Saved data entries
------------------------------------------------------------
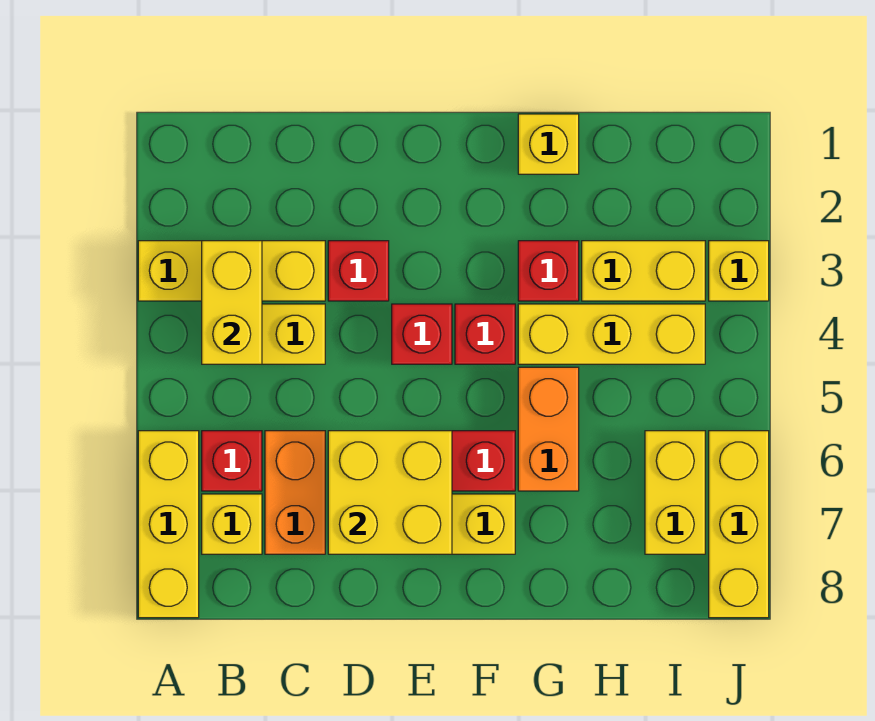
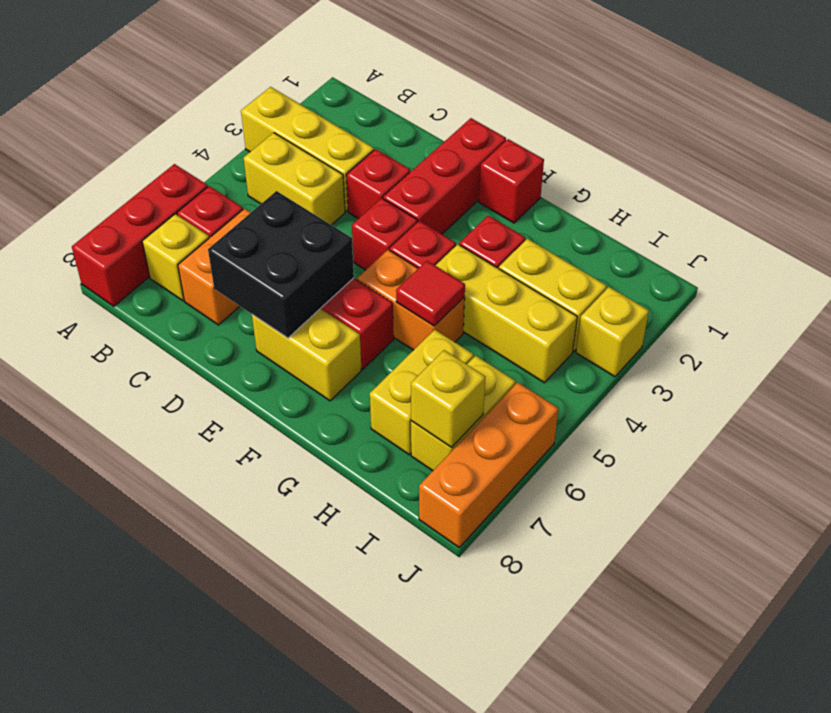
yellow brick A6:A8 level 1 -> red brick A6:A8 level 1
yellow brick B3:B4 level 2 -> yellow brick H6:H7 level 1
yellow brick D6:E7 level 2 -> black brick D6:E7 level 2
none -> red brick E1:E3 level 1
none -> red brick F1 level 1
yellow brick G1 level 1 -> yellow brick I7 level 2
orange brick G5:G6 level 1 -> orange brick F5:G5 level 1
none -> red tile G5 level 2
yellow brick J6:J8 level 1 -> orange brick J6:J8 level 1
------------------------------------------------------------
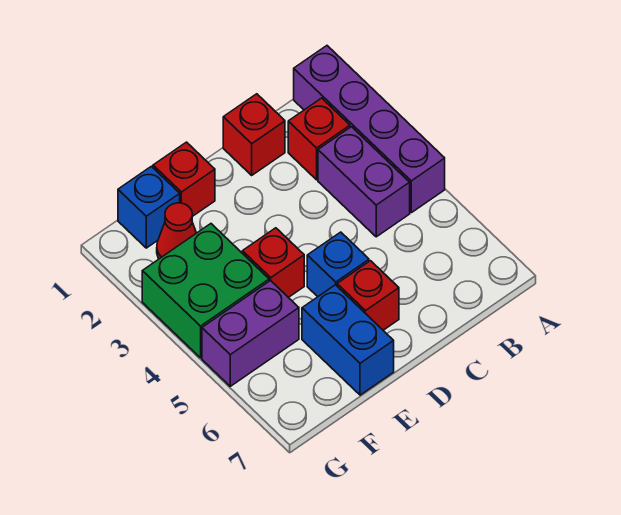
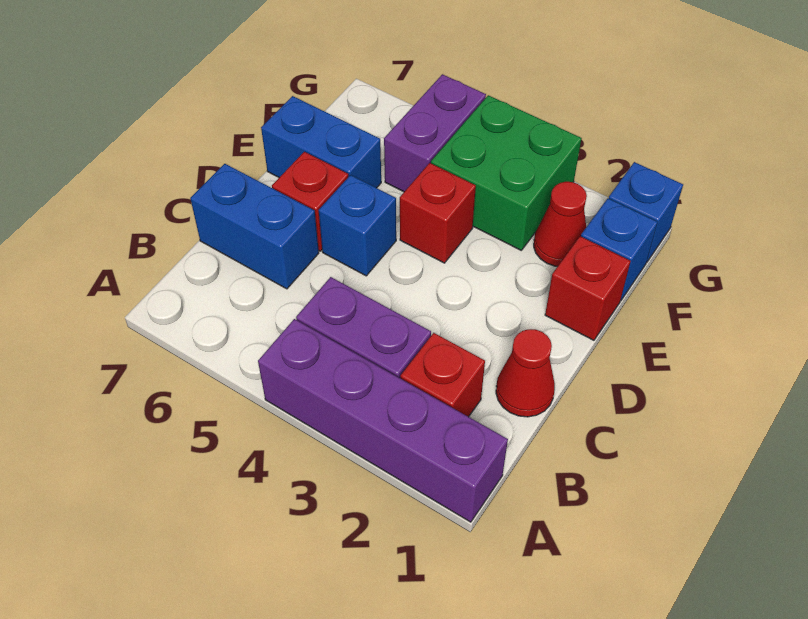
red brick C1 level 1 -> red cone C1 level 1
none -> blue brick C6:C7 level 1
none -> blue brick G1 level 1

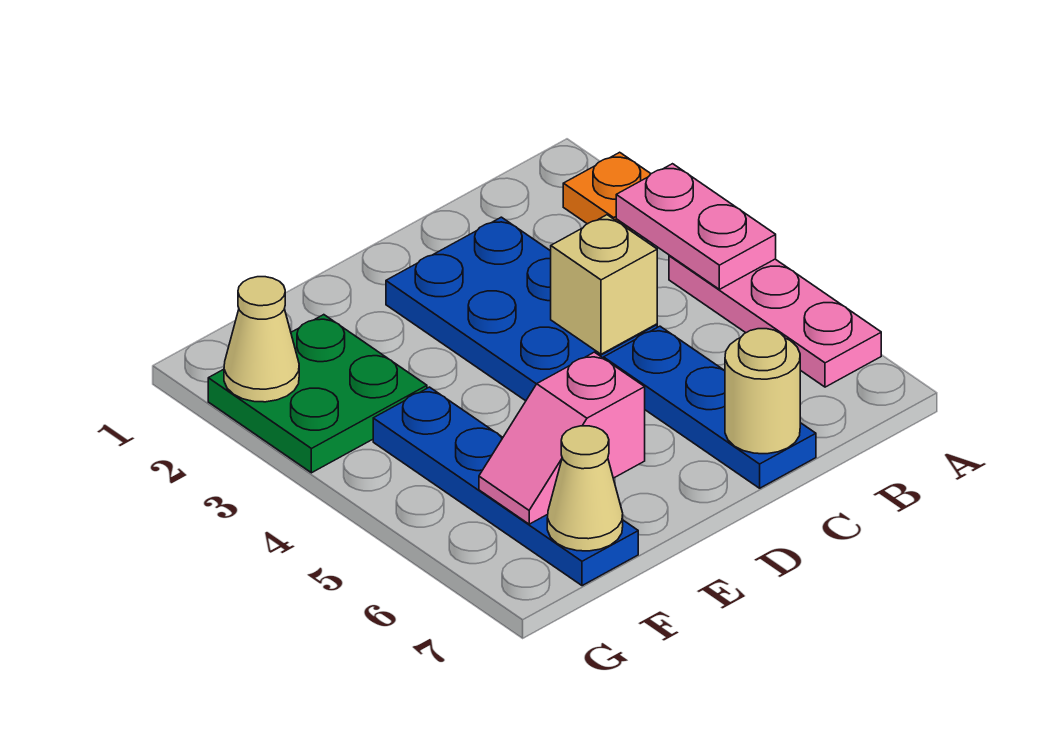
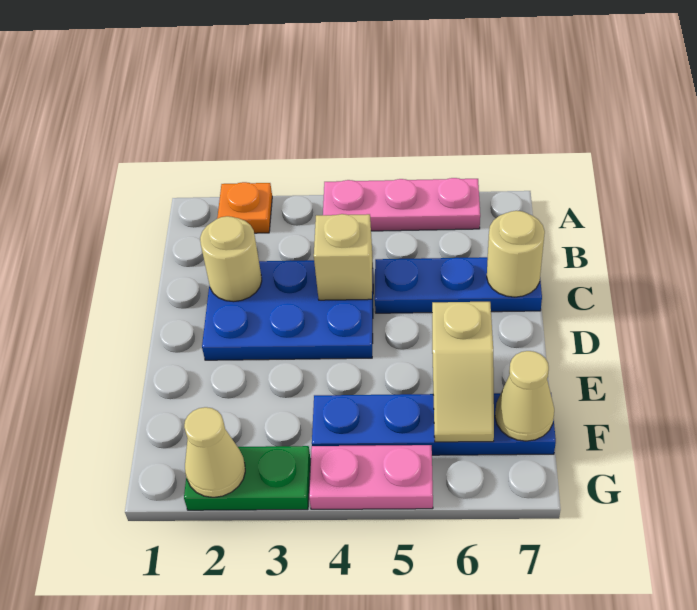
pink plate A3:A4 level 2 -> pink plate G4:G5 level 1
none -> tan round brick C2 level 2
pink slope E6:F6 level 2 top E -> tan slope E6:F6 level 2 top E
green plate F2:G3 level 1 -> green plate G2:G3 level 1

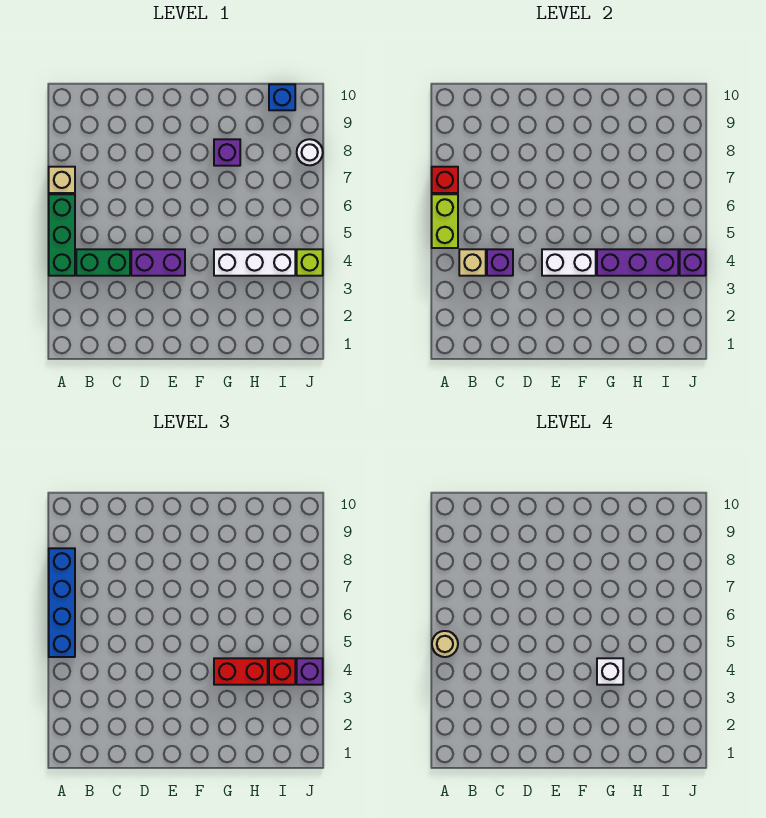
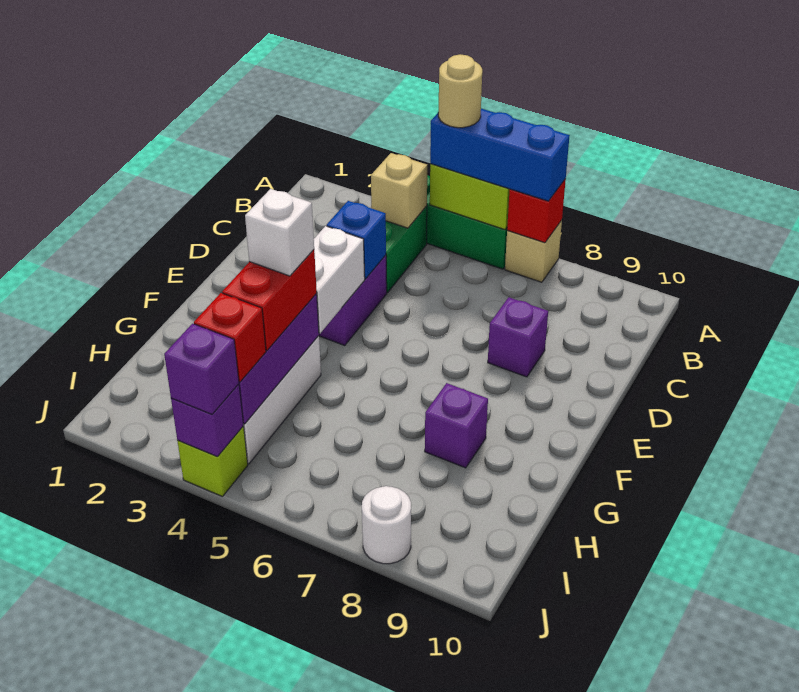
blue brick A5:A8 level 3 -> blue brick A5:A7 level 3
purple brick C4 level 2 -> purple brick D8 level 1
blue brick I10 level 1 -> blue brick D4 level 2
------------------------------------------------------------
**AIM OF THE TASK**.
Skip every picture, and restate word for word only the lines above from the line containing "none -> blue brick C6:C7 level 1" to the line containing "blue brick I10", both of them included.

**YOUR SOLUTION**.
none -> blue brick C6:C7 level 1
none -> blue brick G1 level 1

pink plate A3:A4 level 2 -> pink plate G4:G5 level 1
none -> tan round brick C2 level 2
pink slope E6:F6 level 2 top E -> tan slope E6:F6 level 2 top E
green plate F2:G3 level 1 -> green plate G2:G3 level 1

blue brick A5:A8 level 3 -> blue brick A5:A7 level 3
purple brick C4 level 2 -> purple brick D8 level 1
blue brick I10 level 1 -> blue brick D4 level 2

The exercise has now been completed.